Copy out the full listing exactly, omitting any picture it contains.

————

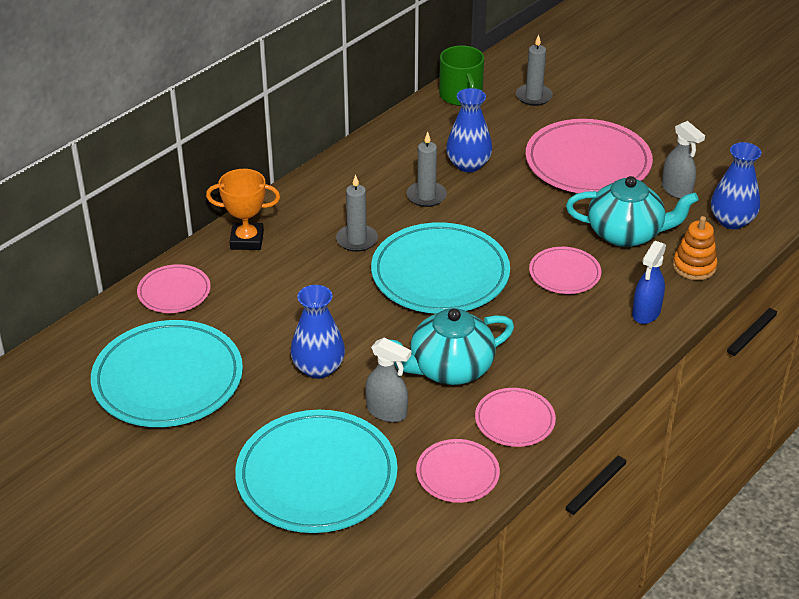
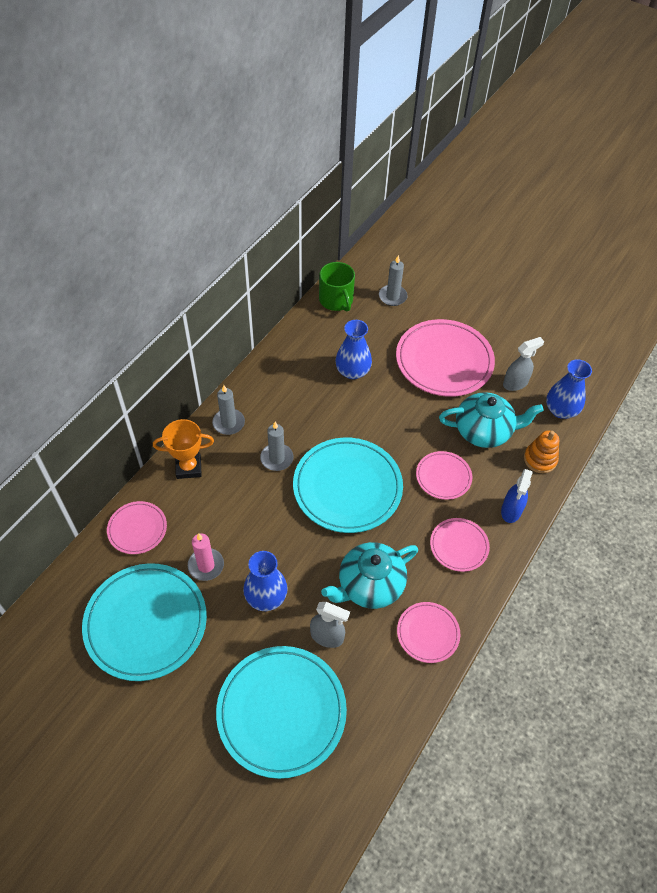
camera: 10 degrees left, 15 degrees up
(250, 332) = (206, 565): none -> pink candle
(426, 196) = (324, 407): grey candle -> grey candle (228, 423)
(457, 474) = (392, 695): pink plate -> pink plate (459, 546)
(677, 190) = (515, 383): grey spray bottle -> grey spray bottle turned 75 degrees counterclockwise

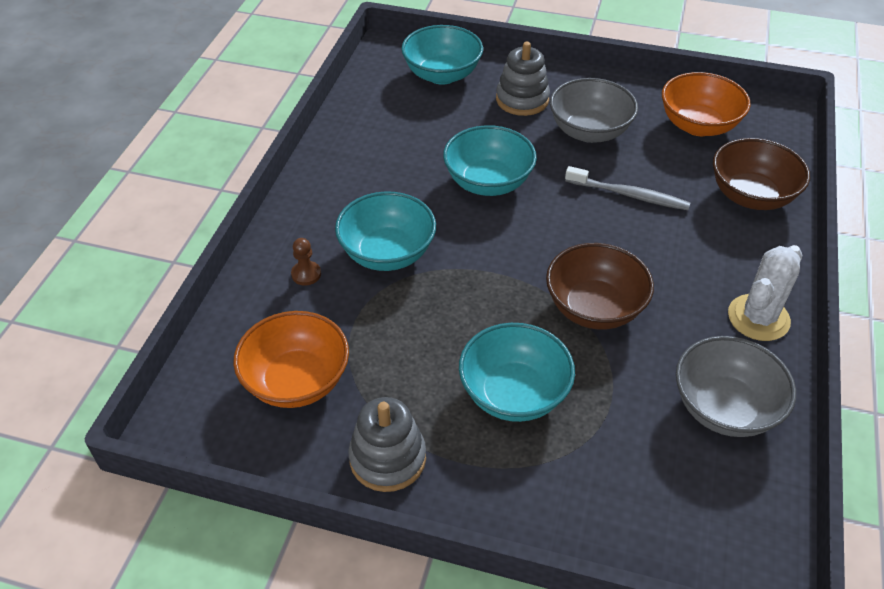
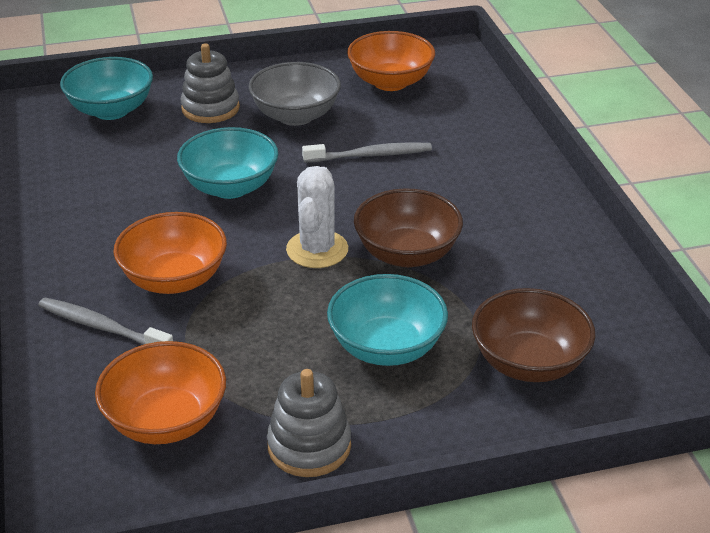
camera: 30 degrees left, 10 degrees down
(306, 274) = (102, 327): brown pawn -> grey toothbrush
(387, 253) = (174, 279): turquoise bowl -> orange bowl
(724, 408) = (570, 287): grey bowl -> none
(751, 196) = (475, 123): brown bowl -> brown bowl (528, 363)
(758, 318) = (548, 212): white cactus -> white cactus (317, 249)

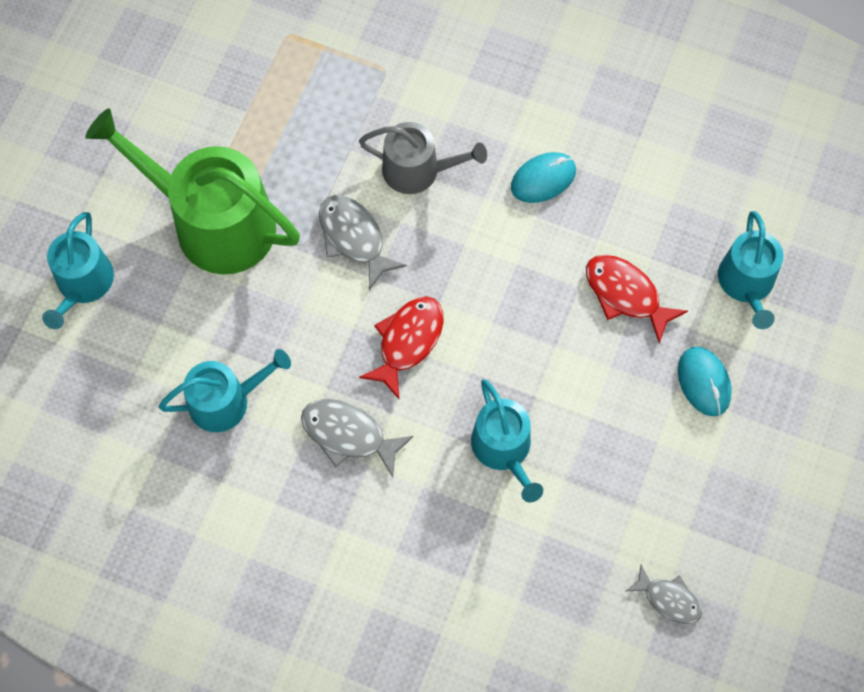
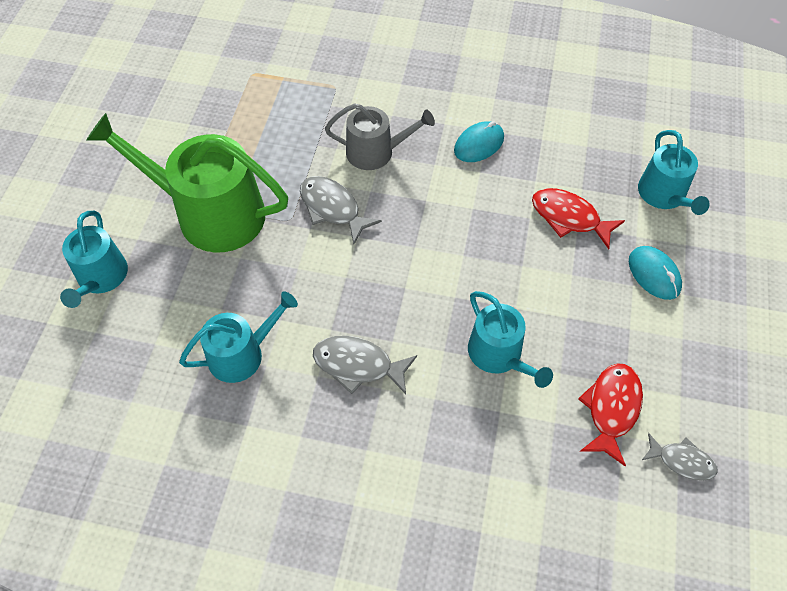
camera: 10 degrees left, 10 degrees down
(408, 342) = (395, 281): red fish -> red fish (611, 409)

————

*WRITTEN SOLUTION*.
camera: 10 degrees left, 15 degrees up
(250, 332) = (206, 565): none -> pink candle
(426, 196) = (324, 407): grey candle -> grey candle (228, 423)
(457, 474) = (392, 695): pink plate -> pink plate (459, 546)
(677, 190) = (515, 383): grey spray bottle -> grey spray bottle turned 75 degrees counterclockwise

camera: 30 degrees left, 10 degrees down
(306, 274) = (102, 327): brown pawn -> grey toothbrush
(387, 253) = (174, 279): turquoise bowl -> orange bowl
(724, 408) = (570, 287): grey bowl -> none
(751, 196) = (475, 123): brown bowl -> brown bowl (528, 363)
(758, 318) = (548, 212): white cactus -> white cactus (317, 249)

camera: 10 degrees left, 10 degrees down
(408, 342) = (395, 281): red fish -> red fish (611, 409)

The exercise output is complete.